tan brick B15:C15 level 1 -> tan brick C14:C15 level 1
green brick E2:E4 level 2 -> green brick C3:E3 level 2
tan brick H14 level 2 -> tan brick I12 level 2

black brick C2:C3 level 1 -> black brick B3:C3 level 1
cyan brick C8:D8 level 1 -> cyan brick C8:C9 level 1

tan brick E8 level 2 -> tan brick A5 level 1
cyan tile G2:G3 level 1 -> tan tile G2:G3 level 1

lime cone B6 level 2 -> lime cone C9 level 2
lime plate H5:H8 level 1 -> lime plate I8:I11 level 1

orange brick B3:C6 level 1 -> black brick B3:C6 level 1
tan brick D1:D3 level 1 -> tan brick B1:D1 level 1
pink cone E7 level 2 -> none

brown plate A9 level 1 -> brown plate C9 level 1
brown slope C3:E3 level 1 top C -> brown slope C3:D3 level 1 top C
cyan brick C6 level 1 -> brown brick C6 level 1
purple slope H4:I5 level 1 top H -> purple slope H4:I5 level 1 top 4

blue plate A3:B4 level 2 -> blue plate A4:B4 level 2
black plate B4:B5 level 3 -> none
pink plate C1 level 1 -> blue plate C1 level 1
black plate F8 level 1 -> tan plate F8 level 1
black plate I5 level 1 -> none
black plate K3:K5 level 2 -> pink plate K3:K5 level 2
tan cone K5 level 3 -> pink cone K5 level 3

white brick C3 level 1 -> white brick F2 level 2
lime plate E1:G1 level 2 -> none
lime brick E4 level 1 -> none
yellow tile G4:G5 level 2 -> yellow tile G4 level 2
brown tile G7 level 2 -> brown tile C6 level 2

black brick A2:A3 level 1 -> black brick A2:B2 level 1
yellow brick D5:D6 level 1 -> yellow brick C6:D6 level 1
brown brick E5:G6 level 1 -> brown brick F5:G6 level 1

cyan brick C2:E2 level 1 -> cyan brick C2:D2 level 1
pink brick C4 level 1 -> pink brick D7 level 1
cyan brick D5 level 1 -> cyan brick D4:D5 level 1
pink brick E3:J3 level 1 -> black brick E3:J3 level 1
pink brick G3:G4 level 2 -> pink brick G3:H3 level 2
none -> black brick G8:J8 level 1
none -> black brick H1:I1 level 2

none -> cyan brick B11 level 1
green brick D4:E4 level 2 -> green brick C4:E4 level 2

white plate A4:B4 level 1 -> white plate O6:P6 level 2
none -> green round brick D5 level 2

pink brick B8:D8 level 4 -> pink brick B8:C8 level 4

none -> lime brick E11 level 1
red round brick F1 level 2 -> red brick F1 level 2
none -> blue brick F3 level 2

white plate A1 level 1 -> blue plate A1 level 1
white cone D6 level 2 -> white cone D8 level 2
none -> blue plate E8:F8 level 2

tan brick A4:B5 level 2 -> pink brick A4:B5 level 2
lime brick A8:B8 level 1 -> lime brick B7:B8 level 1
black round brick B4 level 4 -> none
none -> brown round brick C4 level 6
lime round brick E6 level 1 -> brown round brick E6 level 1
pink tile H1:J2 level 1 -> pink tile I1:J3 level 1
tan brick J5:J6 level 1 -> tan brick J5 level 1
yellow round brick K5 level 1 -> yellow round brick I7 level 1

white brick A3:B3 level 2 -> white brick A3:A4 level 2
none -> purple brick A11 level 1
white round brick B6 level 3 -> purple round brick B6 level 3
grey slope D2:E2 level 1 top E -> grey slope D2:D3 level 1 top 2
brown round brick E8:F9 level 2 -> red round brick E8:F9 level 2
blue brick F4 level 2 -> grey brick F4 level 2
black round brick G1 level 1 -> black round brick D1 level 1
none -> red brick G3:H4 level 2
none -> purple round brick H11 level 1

-*-*-

* ACTION ITEM:
What belongs in the answer is each line of the listing that contains the word "slope".

* SOLUTION TO THIS EXERCISE:
brown slope C3:E3 level 1 top C -> brown slope C3:D3 level 1 top C
purple slope H4:I5 level 1 top H -> purple slope H4:I5 level 1 top 4
grey slope D2:E2 level 1 top E -> grey slope D2:D3 level 1 top 2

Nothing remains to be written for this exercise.